--- Excerpted data ---

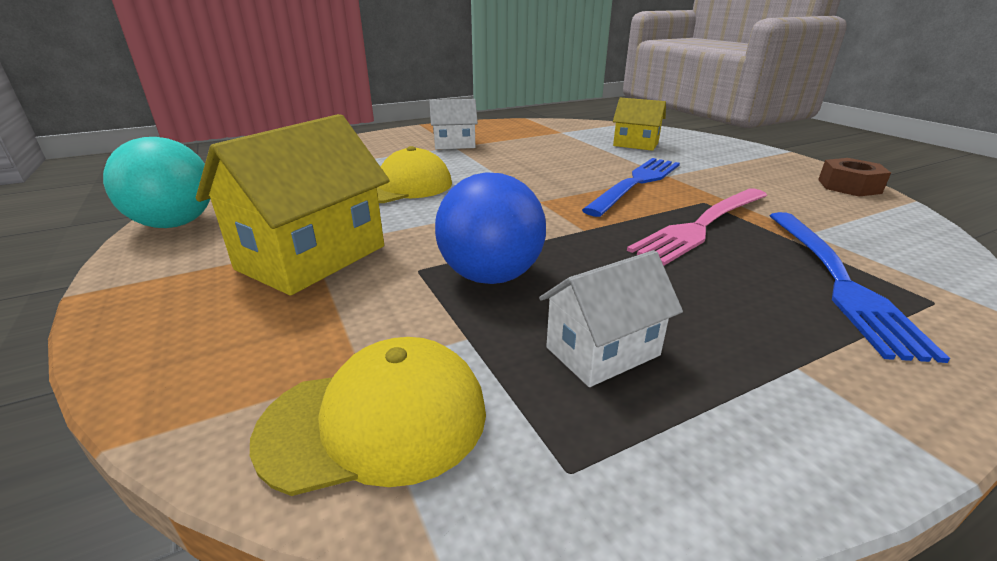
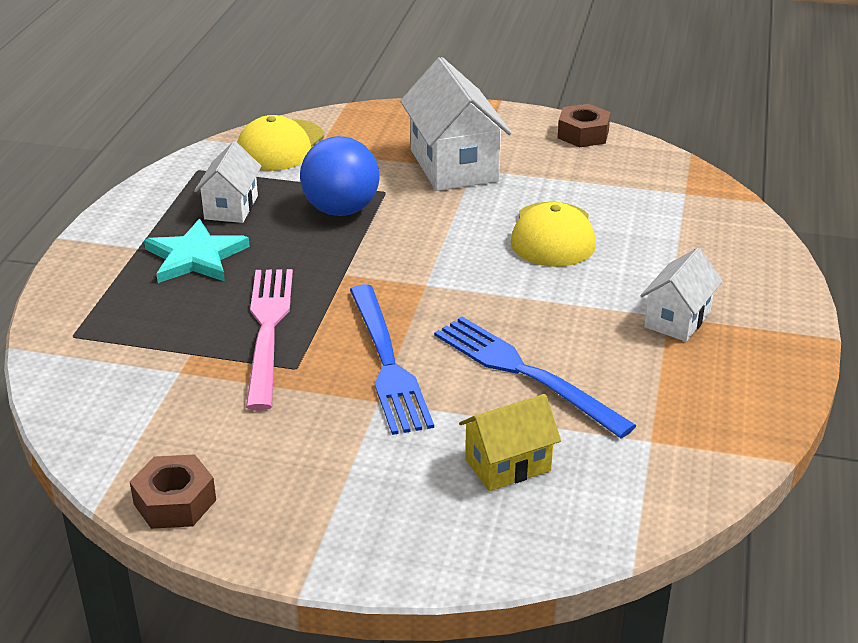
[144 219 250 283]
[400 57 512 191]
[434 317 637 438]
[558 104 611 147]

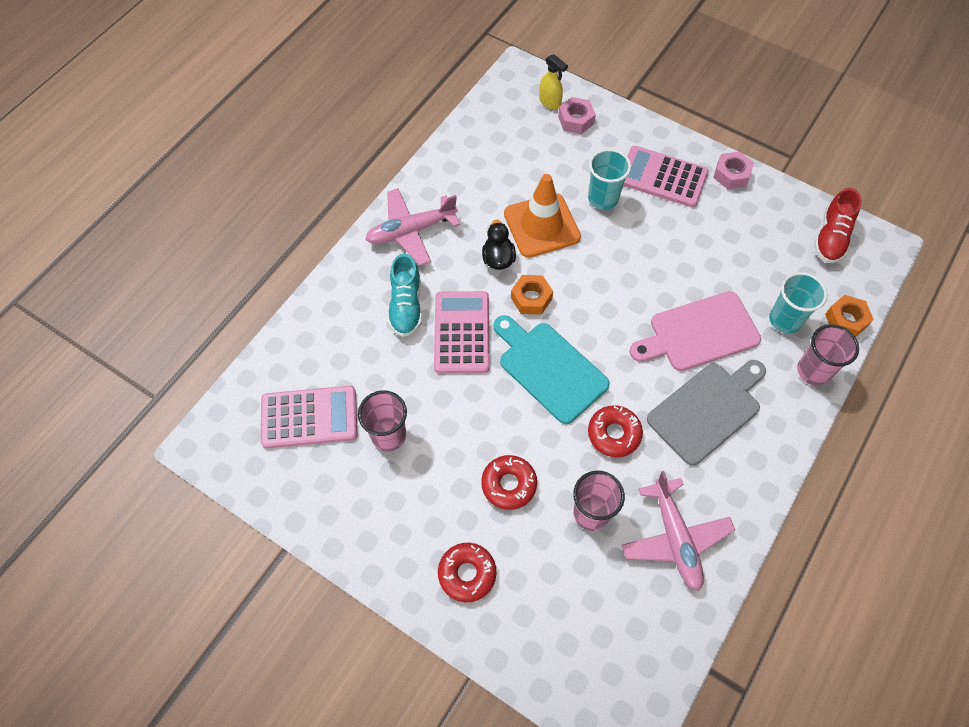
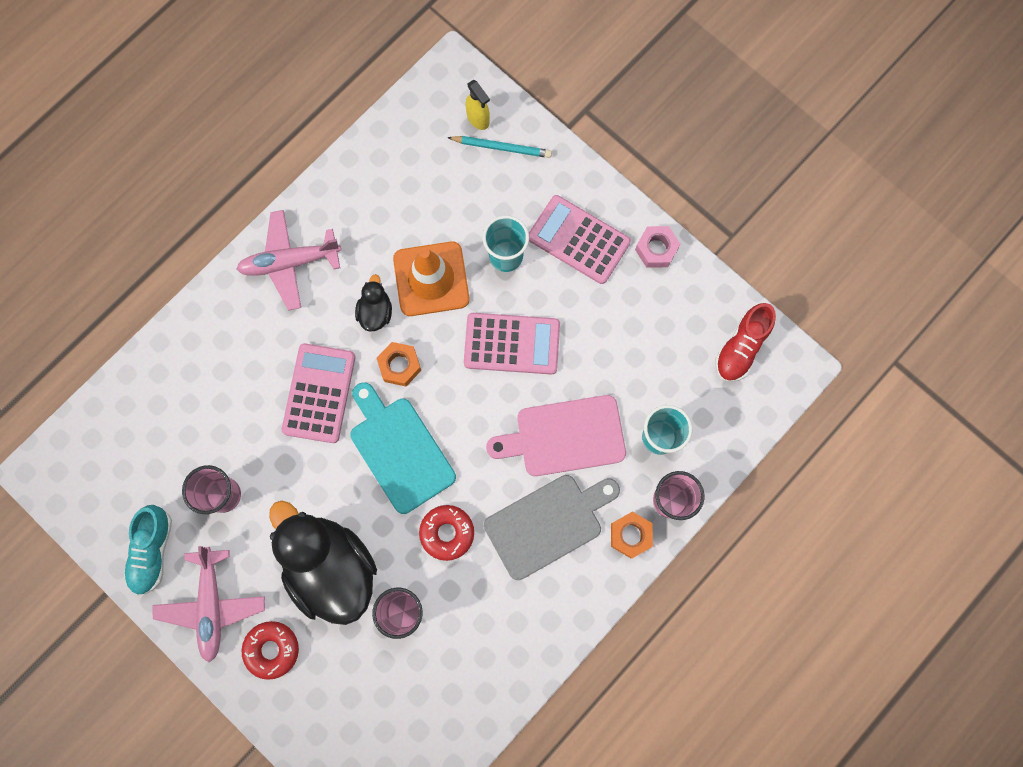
[124 505 172 595]
[153 546 265 662]
[269 501 377 625]
[447 136 552 158]
[464 313 560 374]
[611 511 653 558]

---

_Exercise directions_
Your task is to repeat the records exactly. Images do not belong in the copy.

_Output of the exercise_
[144 219 250 283]
[400 57 512 191]
[434 317 637 438]
[558 104 611 147]

[124 505 172 595]
[153 546 265 662]
[269 501 377 625]
[447 136 552 158]
[464 313 560 374]
[611 511 653 558]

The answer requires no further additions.